**DIRECTIONS FOR THIS TASK**
Apart from the images, repeat the data below exactly as written.

*** DATASET SECTION ***

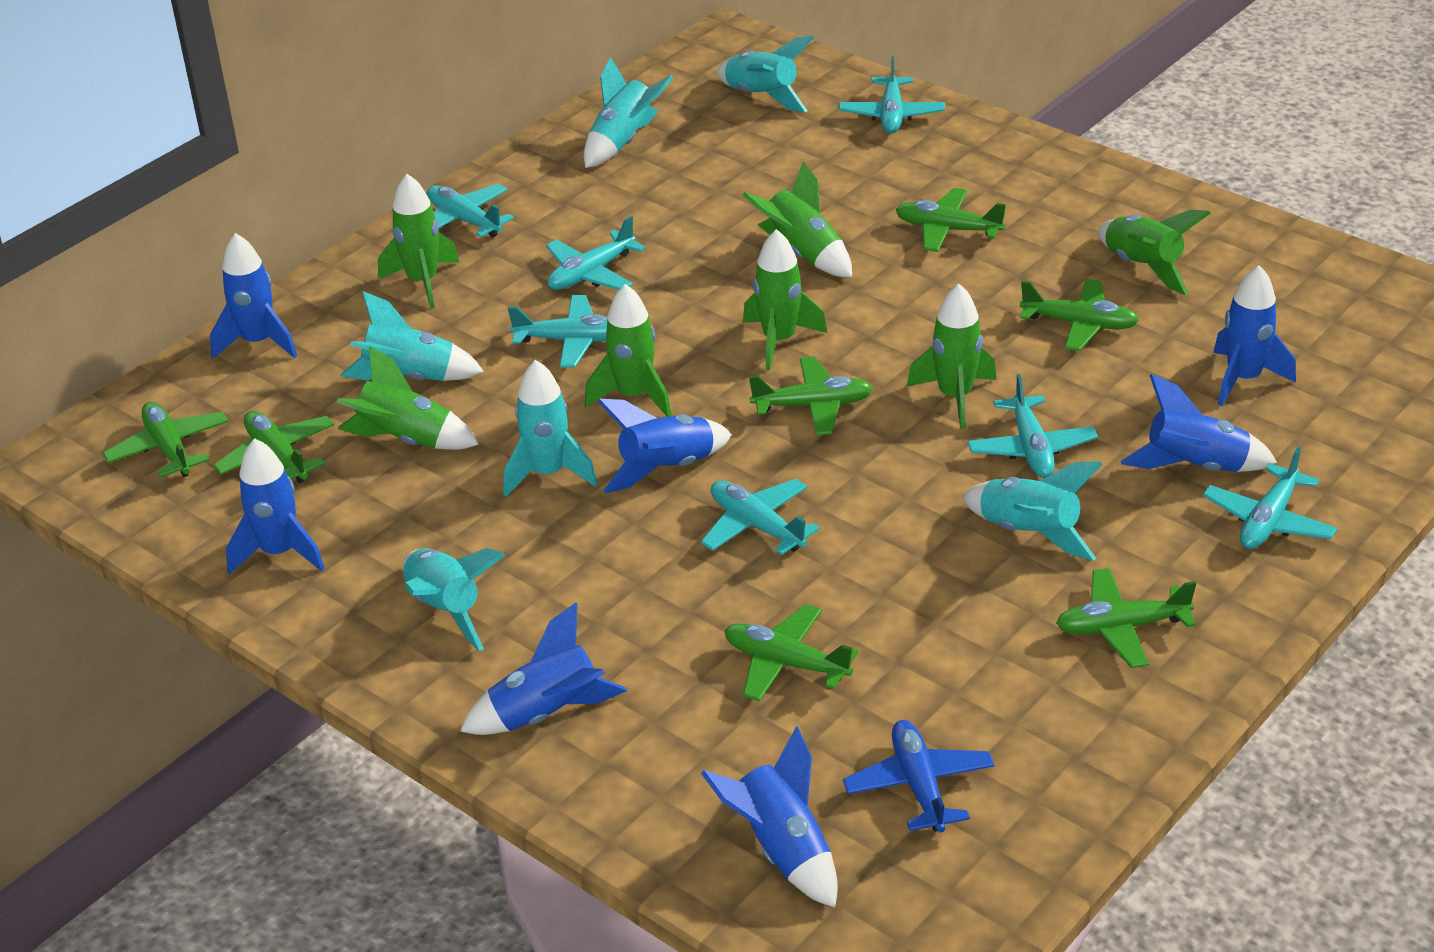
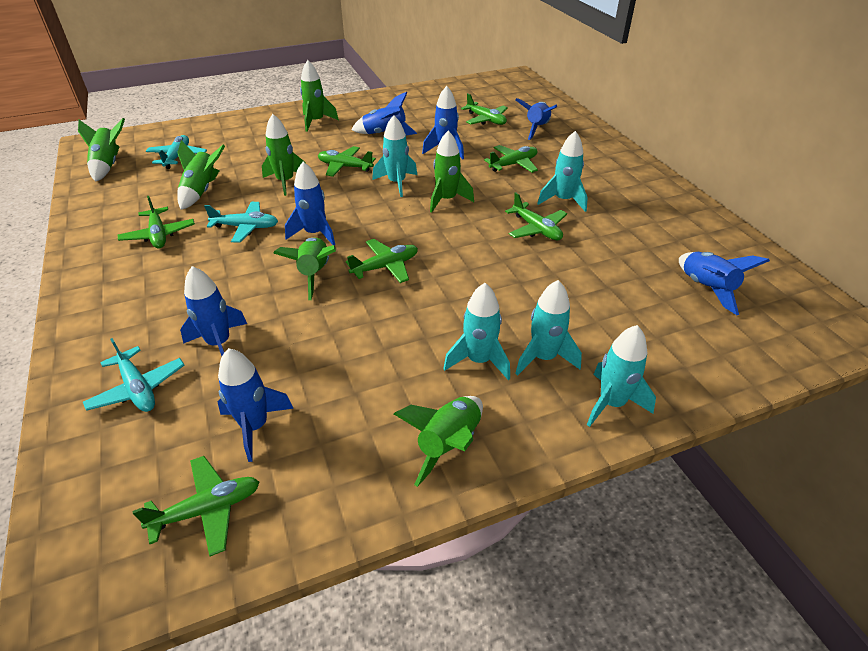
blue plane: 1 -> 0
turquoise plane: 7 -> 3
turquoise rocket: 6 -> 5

*** End of DATASET SECTION ***

**ANSWER BOX**
blue plane: 1 -> 0
turquoise plane: 7 -> 3
turquoise rocket: 6 -> 5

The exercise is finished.